• _Data supplied_:
........
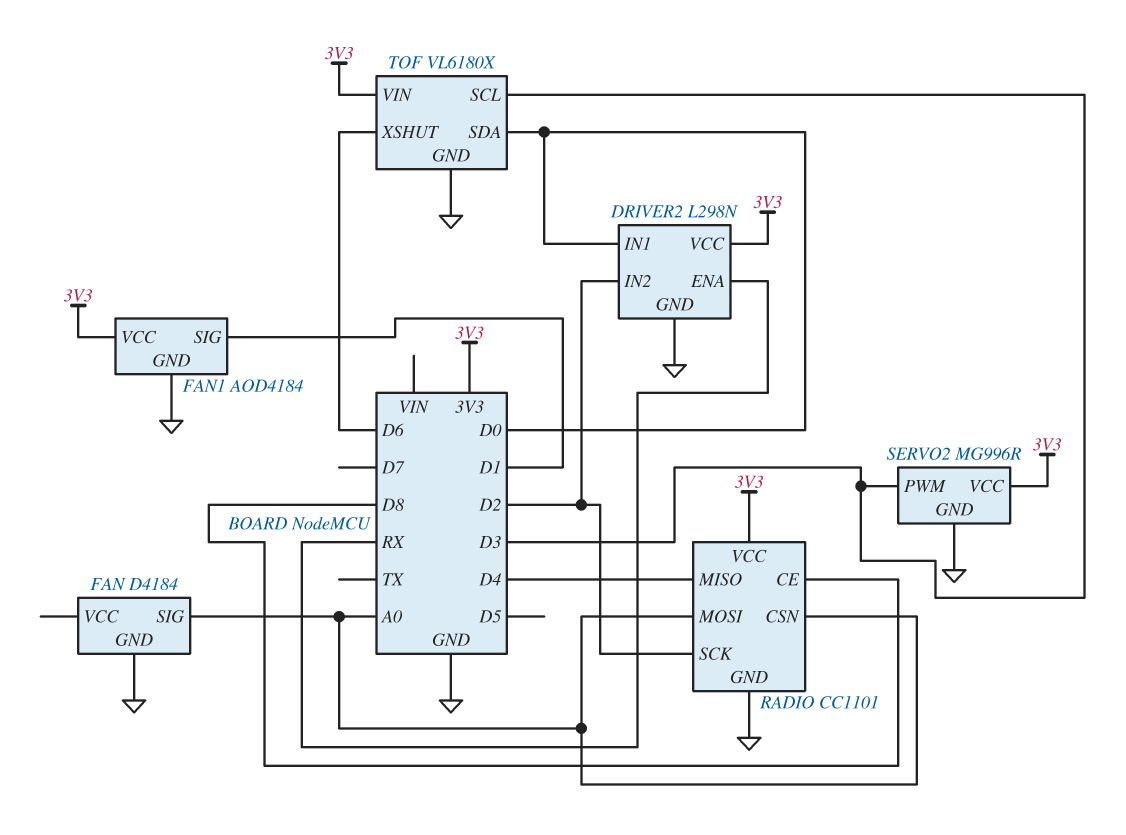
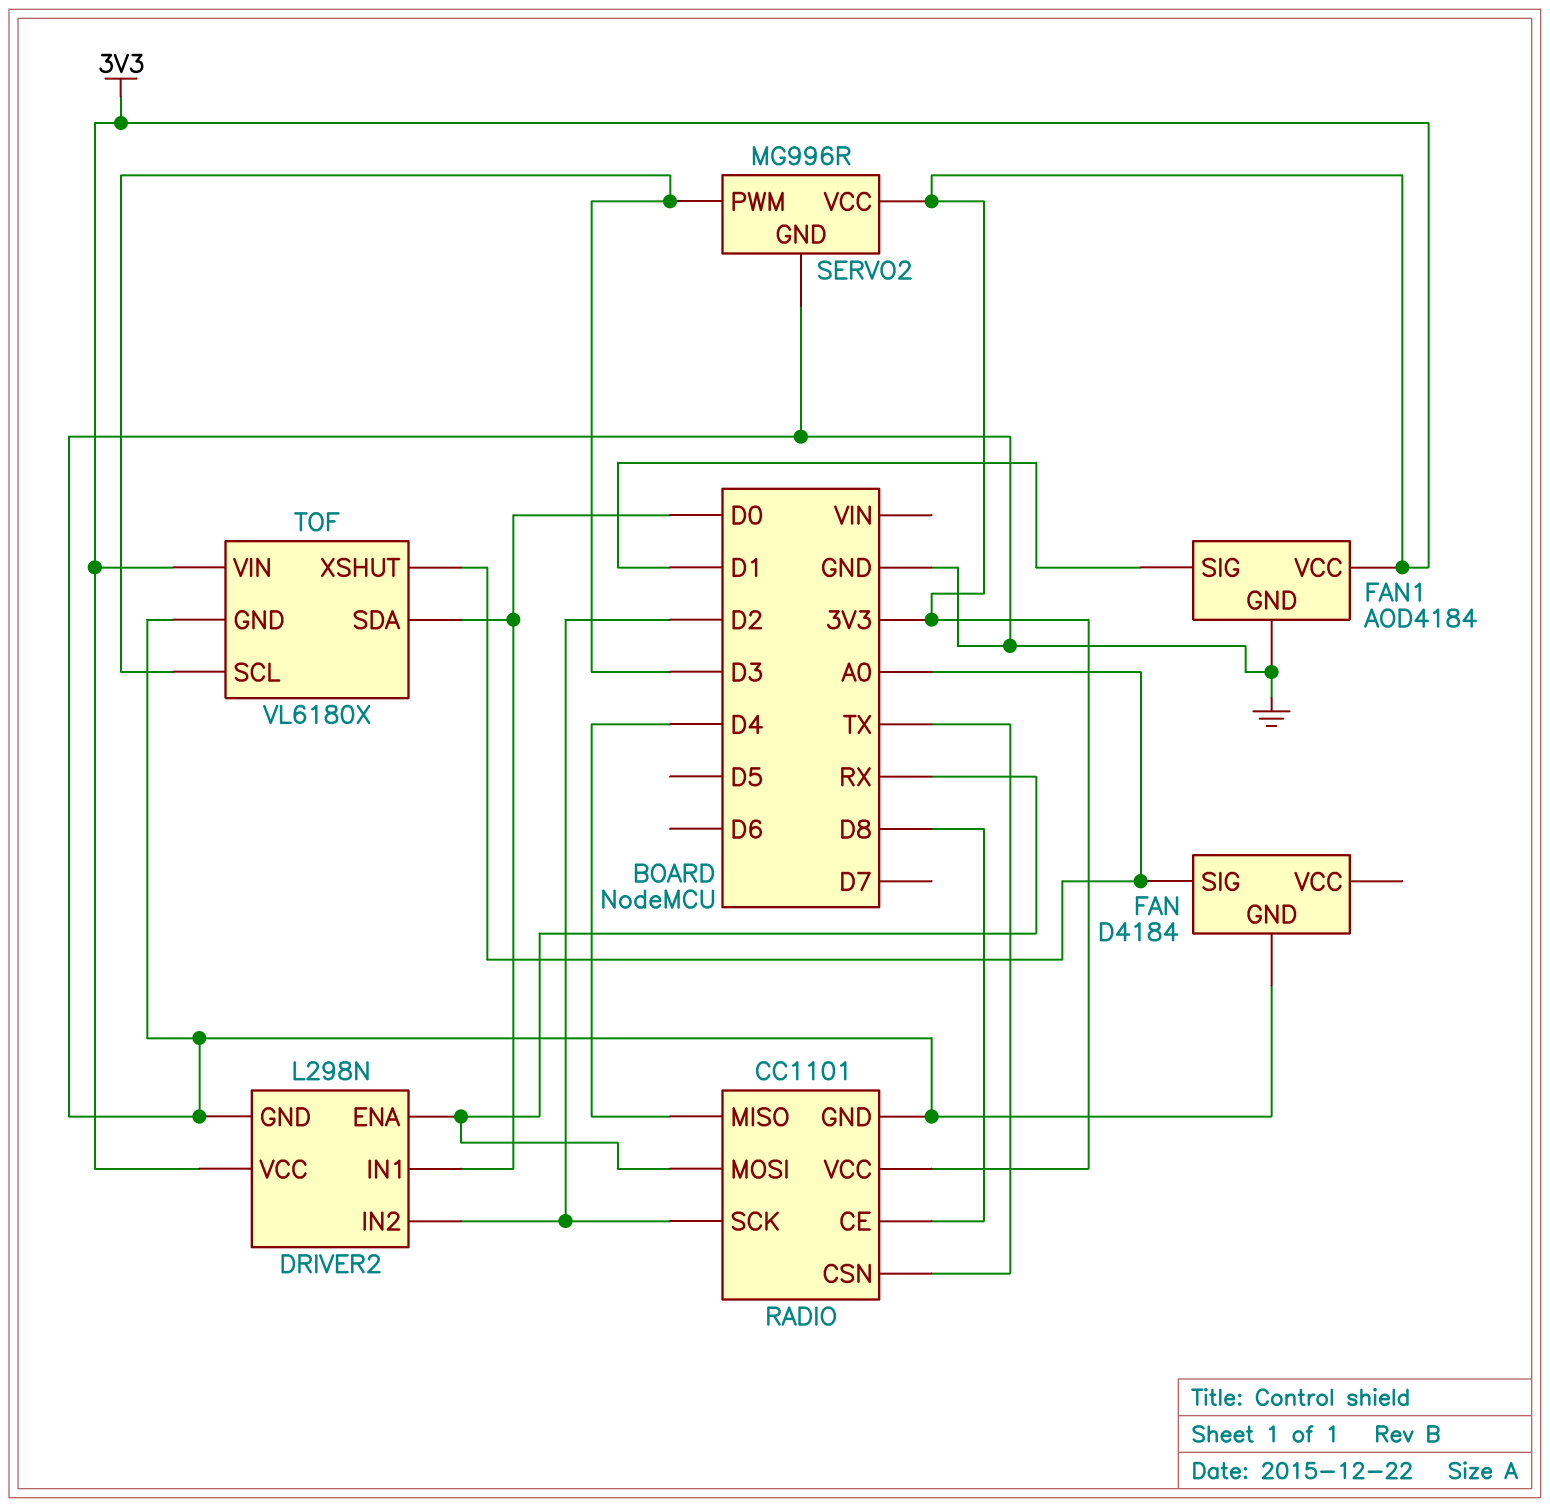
RADIO pin CSN: A0 -> TX
RADIO pin MOSI: A0 -> RX
TOF pin XSHUT: D6 -> A0

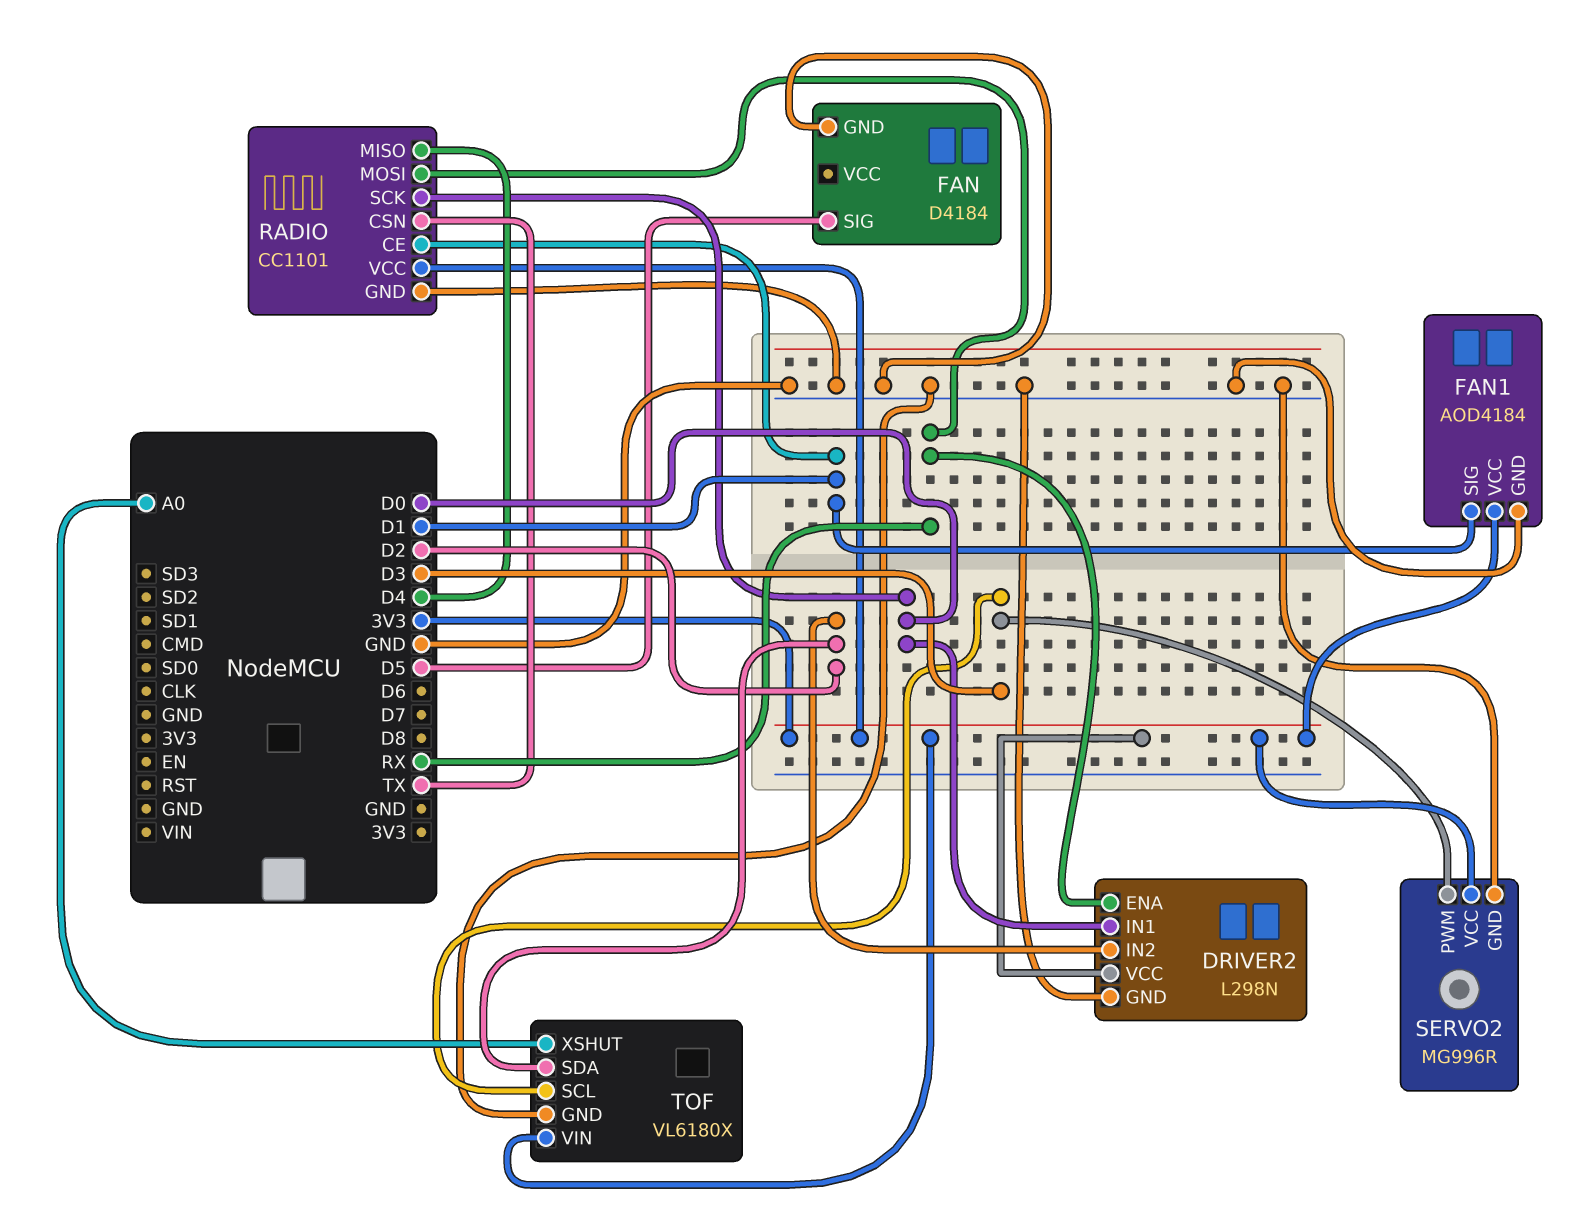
FAN pin SIG: A0 -> D5
RADIO pin CE: D8 -> D1
RADIO pin SCK: D2 -> D0
TOF pin SDA: D0 -> D2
........
• _Exercise aim_: Omit every picture, then reproduce the rest of the listing exactly.

• _Written solution_:
RADIO pin CSN: A0 -> TX
RADIO pin MOSI: A0 -> RX
TOF pin XSHUT: D6 -> A0

FAN pin SIG: A0 -> D5
RADIO pin CE: D8 -> D1
RADIO pin SCK: D2 -> D0
TOF pin SDA: D0 -> D2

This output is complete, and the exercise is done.